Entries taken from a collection
*** Block opens ***

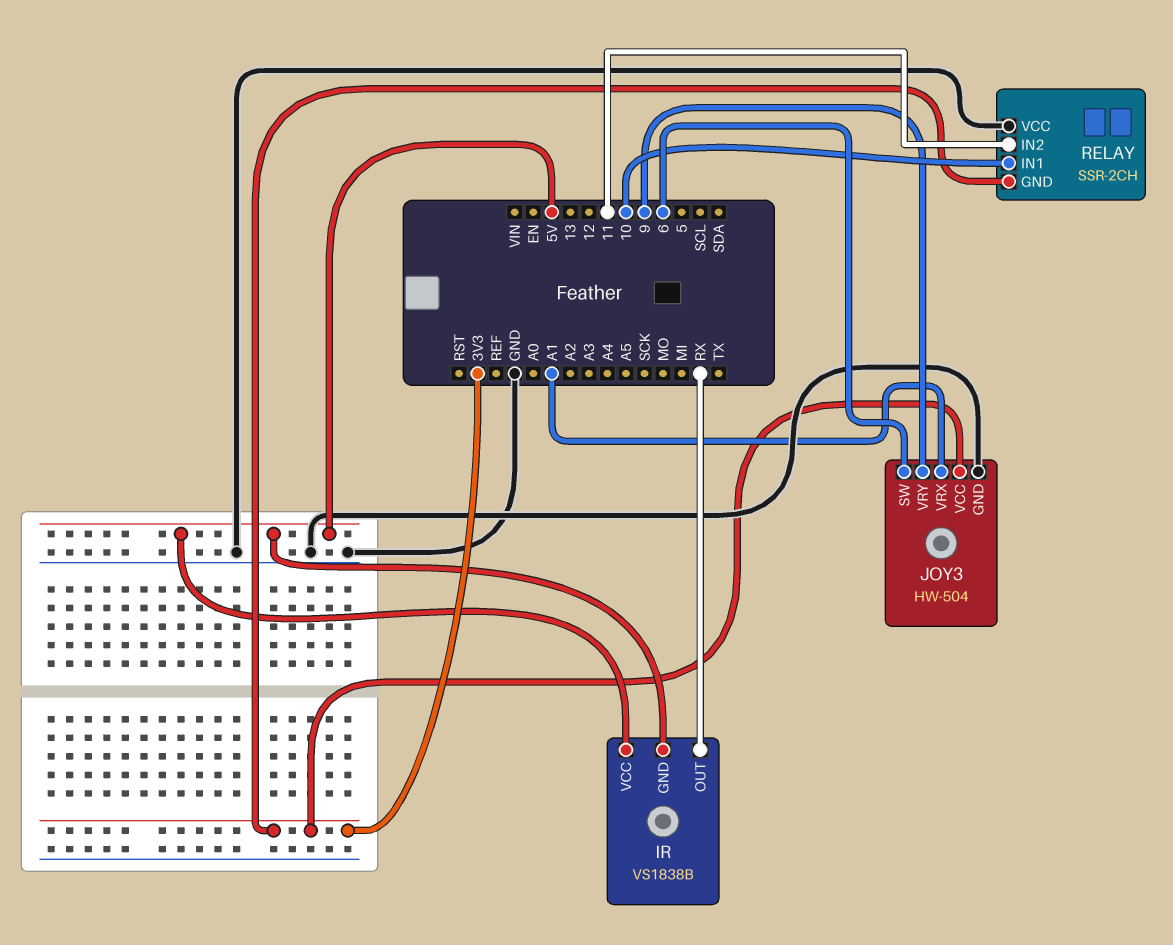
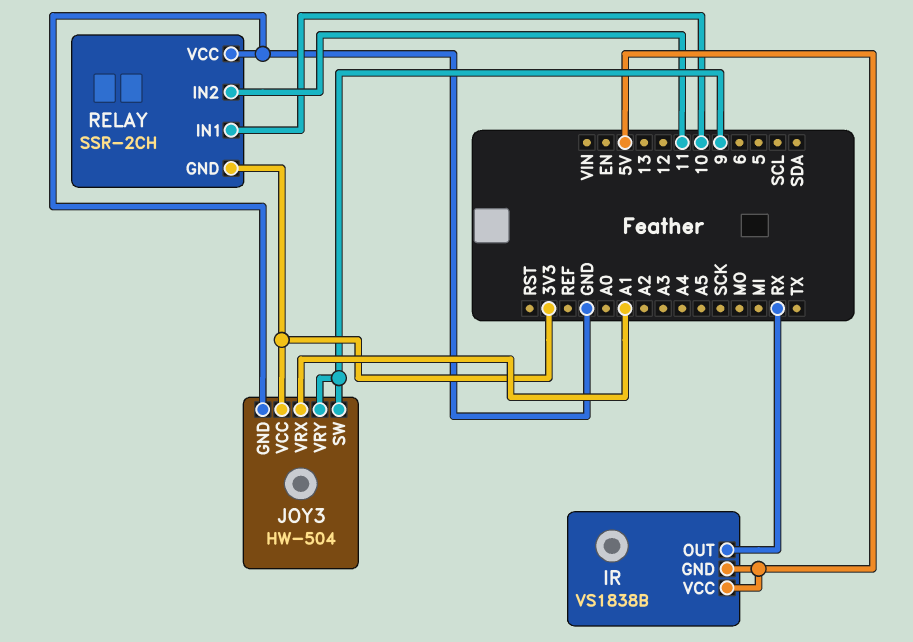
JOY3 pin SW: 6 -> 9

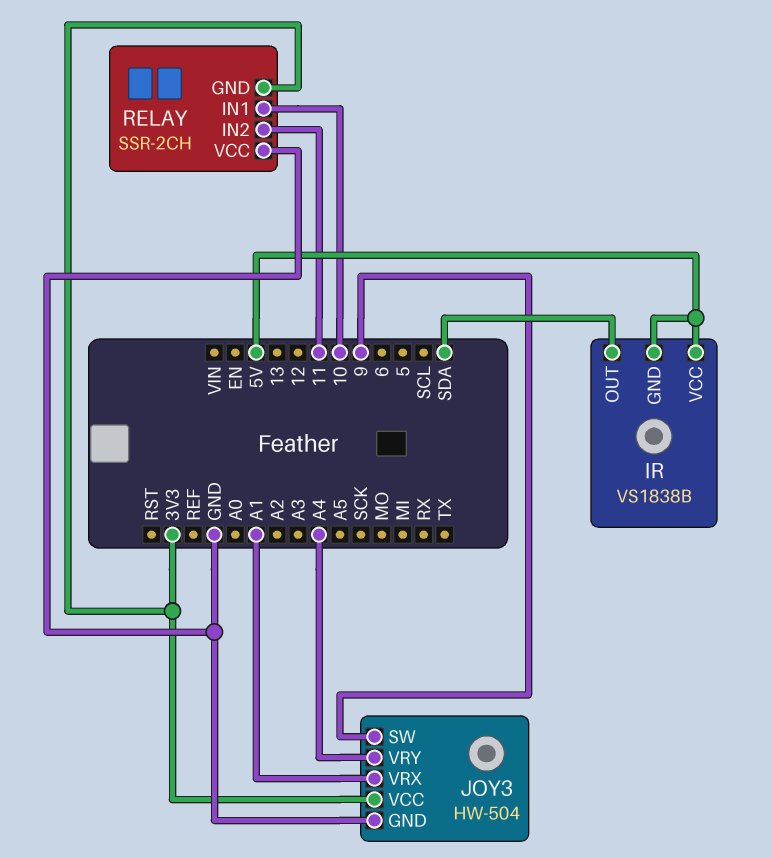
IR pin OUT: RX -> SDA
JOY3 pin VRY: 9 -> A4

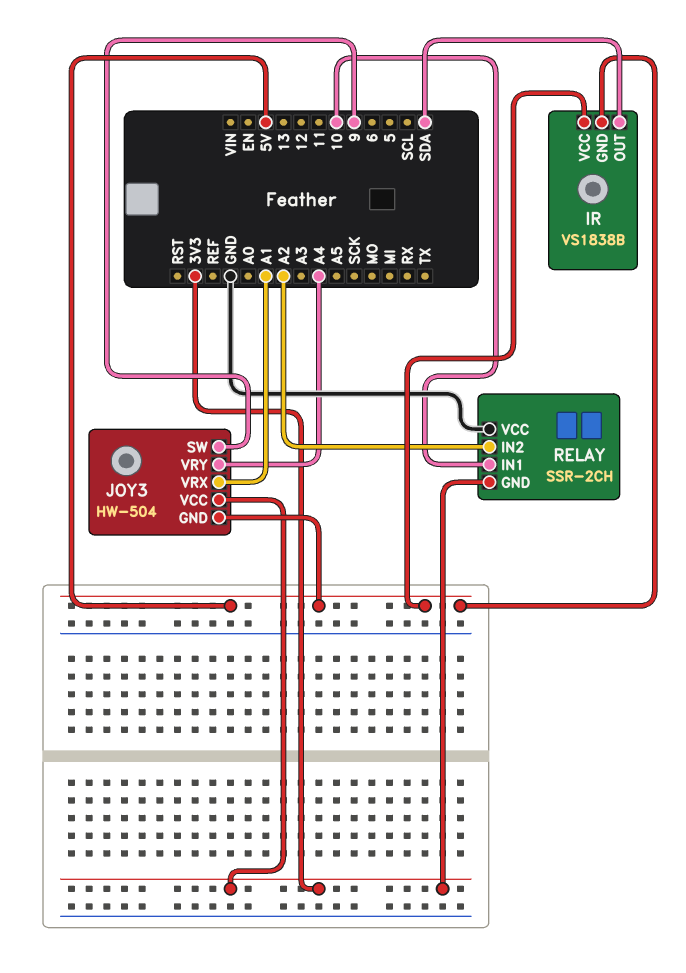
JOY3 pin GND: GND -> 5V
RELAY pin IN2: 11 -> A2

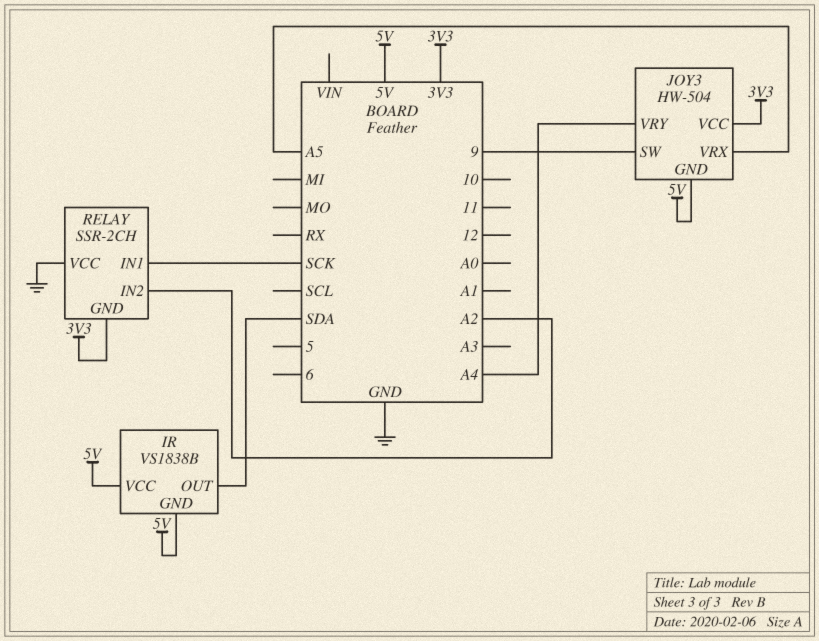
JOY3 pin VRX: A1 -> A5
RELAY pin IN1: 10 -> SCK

*** Block closes ***
*** Block opens ***

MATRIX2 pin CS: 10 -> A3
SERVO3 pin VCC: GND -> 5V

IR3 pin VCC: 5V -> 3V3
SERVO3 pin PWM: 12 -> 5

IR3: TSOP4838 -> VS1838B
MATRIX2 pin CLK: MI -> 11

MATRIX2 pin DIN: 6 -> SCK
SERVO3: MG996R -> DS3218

*** Block closes ***

REQUIREMENT: Using the entries shown above, reproduce verbatim the lines from the line bearing "MATRIX2 pin CLK: MI -> 11" to the line bearing "SERVO3: MG996R -> DS3218", inclusive.

OUTPUT FOR THIS EXERCISE:
MATRIX2 pin CLK: MI -> 11

MATRIX2 pin DIN: 6 -> SCK
SERVO3: MG996R -> DS3218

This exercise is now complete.